- What you are asked to do -
Set down again exactly the lines of the listing below that fall between the line holding "yellow plate H9" and the line holding "green brick Q5:Q6", inclusive.

- Recorded information -

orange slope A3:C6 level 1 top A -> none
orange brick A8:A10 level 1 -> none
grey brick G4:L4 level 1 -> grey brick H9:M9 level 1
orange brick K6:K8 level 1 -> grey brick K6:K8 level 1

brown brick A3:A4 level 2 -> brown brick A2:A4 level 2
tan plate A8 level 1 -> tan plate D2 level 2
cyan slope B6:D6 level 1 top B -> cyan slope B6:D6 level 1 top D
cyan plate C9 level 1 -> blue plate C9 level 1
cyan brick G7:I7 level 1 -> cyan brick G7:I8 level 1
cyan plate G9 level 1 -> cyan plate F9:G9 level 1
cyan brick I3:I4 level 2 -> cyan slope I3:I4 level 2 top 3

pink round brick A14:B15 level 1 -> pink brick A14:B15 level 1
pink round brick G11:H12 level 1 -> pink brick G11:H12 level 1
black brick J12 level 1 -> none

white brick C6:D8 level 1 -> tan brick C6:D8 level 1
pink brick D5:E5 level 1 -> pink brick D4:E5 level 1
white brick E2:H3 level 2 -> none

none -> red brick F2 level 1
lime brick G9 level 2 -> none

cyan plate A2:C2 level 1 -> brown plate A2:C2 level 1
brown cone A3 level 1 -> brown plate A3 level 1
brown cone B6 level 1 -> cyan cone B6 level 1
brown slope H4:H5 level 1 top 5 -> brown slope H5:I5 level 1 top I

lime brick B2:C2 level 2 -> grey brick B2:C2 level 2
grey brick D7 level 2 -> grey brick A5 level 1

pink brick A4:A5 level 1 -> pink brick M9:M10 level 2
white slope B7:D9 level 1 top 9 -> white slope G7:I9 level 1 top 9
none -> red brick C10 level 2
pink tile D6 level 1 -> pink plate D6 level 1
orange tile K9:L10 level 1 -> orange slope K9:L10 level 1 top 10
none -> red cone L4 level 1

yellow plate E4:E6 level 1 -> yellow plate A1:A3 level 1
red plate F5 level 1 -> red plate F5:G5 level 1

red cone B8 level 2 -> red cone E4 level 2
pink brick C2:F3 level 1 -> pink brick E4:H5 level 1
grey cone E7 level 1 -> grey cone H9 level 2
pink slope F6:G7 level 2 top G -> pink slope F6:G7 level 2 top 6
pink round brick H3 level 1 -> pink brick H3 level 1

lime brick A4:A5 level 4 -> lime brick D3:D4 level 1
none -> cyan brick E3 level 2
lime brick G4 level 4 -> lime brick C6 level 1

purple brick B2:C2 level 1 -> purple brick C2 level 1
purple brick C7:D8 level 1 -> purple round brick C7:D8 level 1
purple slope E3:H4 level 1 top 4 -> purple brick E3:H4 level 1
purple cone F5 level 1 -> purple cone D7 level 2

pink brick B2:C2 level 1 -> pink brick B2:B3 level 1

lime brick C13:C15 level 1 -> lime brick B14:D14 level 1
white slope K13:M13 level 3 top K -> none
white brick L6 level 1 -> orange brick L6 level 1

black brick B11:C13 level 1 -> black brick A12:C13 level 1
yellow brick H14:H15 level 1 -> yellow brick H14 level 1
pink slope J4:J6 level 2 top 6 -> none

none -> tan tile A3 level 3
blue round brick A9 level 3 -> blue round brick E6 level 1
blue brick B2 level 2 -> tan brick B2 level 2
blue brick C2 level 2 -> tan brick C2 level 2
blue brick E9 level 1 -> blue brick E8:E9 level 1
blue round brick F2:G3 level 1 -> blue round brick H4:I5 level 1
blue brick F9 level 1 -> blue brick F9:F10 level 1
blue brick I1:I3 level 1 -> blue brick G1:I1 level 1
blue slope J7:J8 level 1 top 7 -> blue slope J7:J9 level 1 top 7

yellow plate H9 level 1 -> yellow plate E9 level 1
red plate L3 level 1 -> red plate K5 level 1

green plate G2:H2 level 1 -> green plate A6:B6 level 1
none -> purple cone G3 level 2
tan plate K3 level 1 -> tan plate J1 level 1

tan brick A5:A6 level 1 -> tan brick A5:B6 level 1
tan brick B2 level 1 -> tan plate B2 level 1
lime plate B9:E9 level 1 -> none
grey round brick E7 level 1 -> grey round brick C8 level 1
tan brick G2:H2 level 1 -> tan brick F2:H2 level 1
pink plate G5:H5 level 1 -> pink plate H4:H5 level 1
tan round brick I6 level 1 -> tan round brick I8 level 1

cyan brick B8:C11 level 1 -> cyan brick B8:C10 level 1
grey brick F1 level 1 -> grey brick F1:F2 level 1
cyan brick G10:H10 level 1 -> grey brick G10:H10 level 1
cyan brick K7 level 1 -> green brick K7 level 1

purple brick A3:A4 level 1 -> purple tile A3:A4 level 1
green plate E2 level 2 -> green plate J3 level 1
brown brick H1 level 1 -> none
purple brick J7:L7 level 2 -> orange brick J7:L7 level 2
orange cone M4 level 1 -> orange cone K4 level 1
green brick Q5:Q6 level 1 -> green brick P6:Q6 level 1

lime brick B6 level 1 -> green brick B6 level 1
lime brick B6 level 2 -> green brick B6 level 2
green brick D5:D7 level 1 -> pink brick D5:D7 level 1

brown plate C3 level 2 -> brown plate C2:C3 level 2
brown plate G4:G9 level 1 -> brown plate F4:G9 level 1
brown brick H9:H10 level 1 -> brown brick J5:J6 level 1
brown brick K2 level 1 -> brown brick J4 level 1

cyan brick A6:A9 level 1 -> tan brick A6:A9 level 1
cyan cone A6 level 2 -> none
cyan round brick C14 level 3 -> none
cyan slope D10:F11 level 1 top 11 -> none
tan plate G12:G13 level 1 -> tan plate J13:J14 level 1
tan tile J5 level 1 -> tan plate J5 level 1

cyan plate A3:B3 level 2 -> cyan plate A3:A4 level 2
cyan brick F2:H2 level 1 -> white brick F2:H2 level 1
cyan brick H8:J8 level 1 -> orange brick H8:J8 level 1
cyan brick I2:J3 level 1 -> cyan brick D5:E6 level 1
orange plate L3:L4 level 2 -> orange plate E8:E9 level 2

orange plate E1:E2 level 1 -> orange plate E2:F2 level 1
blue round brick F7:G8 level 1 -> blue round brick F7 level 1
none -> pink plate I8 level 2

- Solution for this exercise -
yellow plate H9 level 1 -> yellow plate E9 level 1
red plate L3 level 1 -> red plate K5 level 1

green plate G2:H2 level 1 -> green plate A6:B6 level 1
none -> purple cone G3 level 2
tan plate K3 level 1 -> tan plate J1 level 1

tan brick A5:A6 level 1 -> tan brick A5:B6 level 1
tan brick B2 level 1 -> tan plate B2 level 1
lime plate B9:E9 level 1 -> none
grey round brick E7 level 1 -> grey round brick C8 level 1
tan brick G2:H2 level 1 -> tan brick F2:H2 level 1
pink plate G5:H5 level 1 -> pink plate H4:H5 level 1
tan round brick I6 level 1 -> tan round brick I8 level 1

cyan brick B8:C11 level 1 -> cyan brick B8:C10 level 1
grey brick F1 level 1 -> grey brick F1:F2 level 1
cyan brick G10:H10 level 1 -> grey brick G10:H10 level 1
cyan brick K7 level 1 -> green brick K7 level 1

purple brick A3:A4 level 1 -> purple tile A3:A4 level 1
green plate E2 level 2 -> green plate J3 level 1
brown brick H1 level 1 -> none
purple brick J7:L7 level 2 -> orange brick J7:L7 level 2
orange cone M4 level 1 -> orange cone K4 level 1
green brick Q5:Q6 level 1 -> green brick P6:Q6 level 1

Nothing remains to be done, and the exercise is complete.